* [DATI FORNITI]:
□ □ □ □ □ □ □

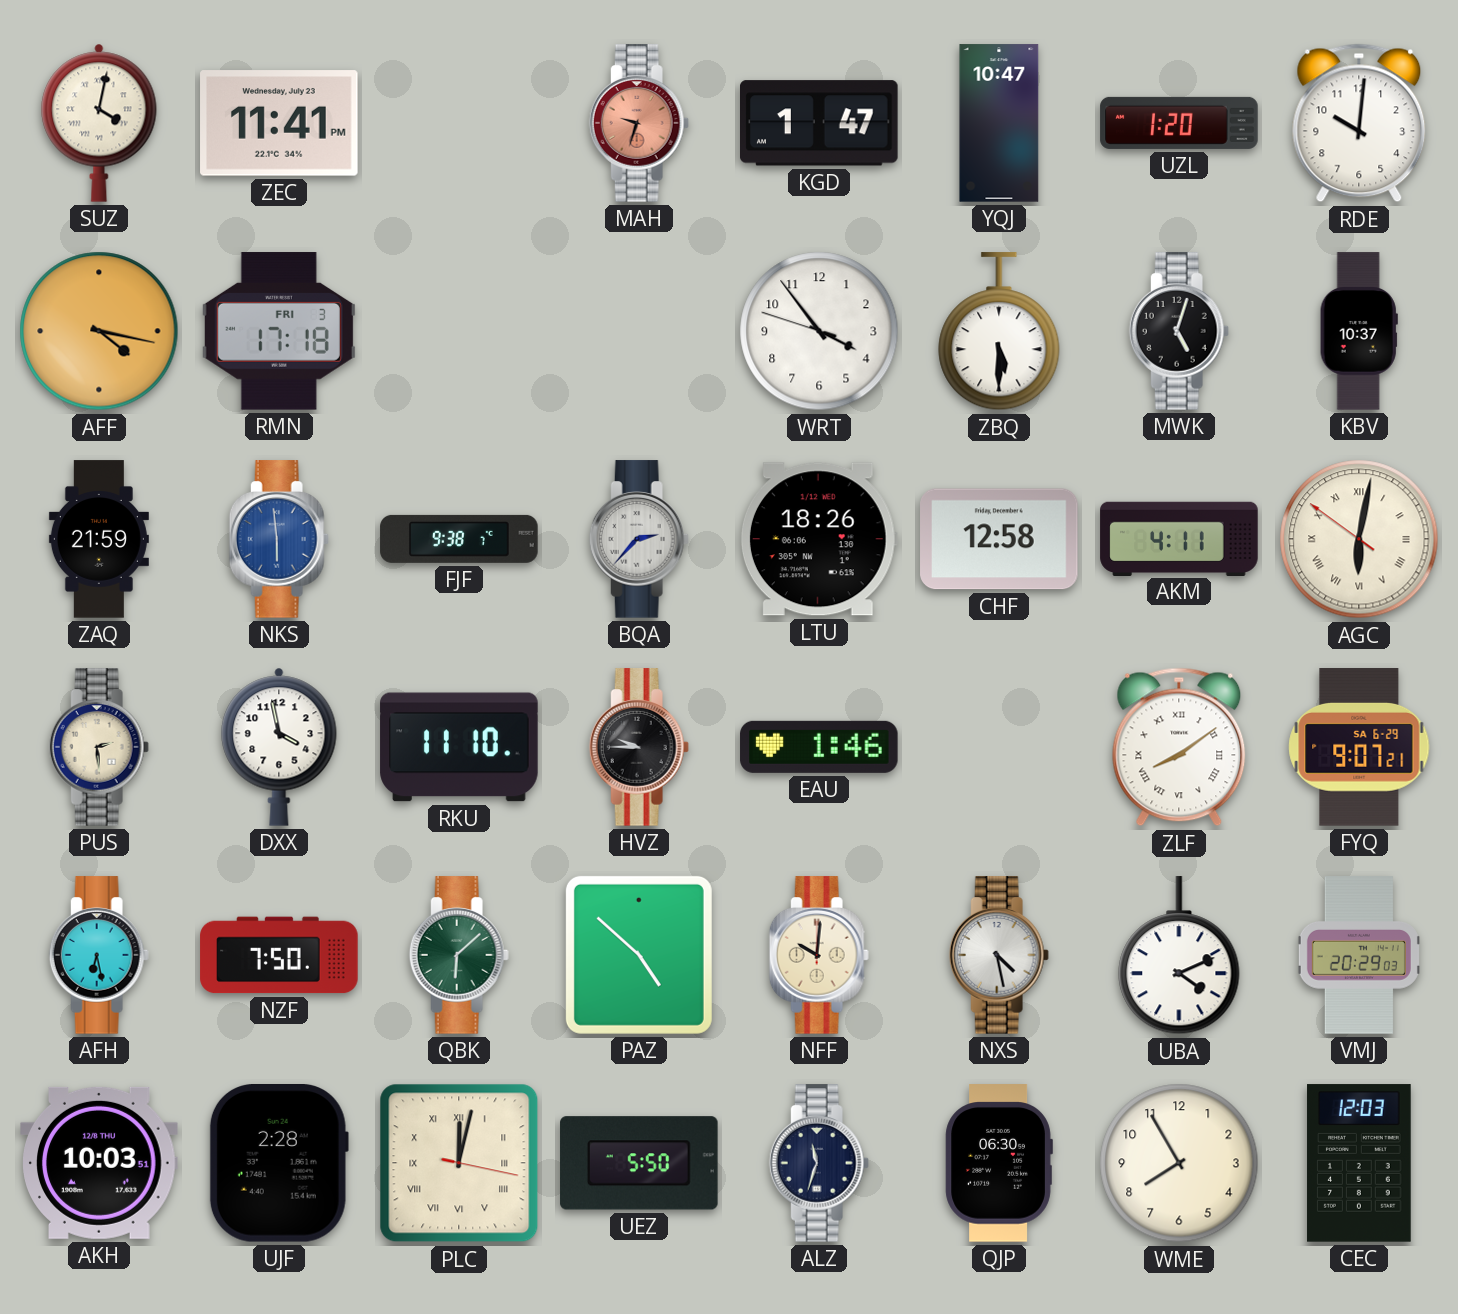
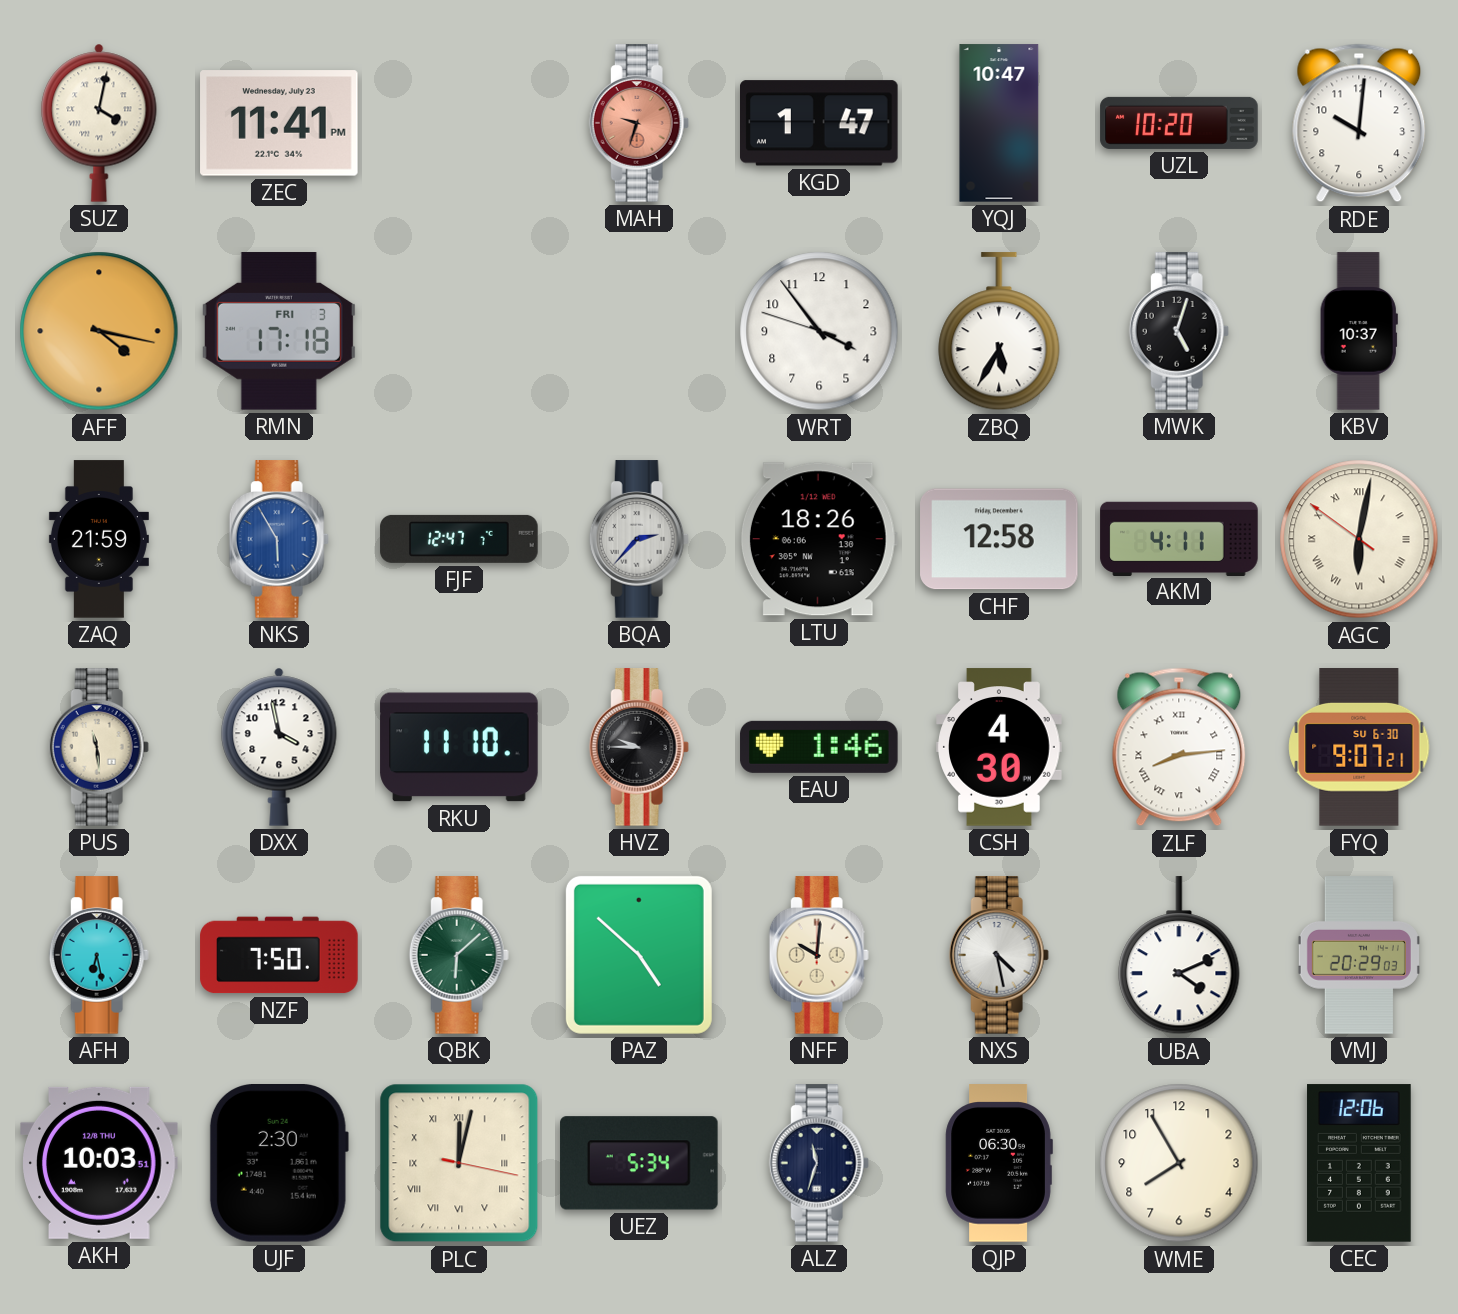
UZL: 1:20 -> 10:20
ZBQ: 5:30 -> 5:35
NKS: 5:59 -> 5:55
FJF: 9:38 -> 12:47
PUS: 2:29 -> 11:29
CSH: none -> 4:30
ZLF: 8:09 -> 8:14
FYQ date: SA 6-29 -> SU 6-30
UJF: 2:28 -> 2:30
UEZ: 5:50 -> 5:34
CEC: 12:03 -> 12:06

□ □ □ □ □ □ □

* [LAVORO RICHIESTO]: Restituisci tali e quali tutte le righe delle voci qui sopra, senza includere le immagini.

* [LA RISPOSTA]:
UZL: 1:20 -> 10:20
ZBQ: 5:30 -> 5:35
NKS: 5:59 -> 5:55
FJF: 9:38 -> 12:47
PUS: 2:29 -> 11:29
CSH: none -> 4:30
ZLF: 8:09 -> 8:14
FYQ date: SA 6-29 -> SU 6-30
UJF: 2:28 -> 2:30
UEZ: 5:50 -> 5:34
CEC: 12:03 -> 12:06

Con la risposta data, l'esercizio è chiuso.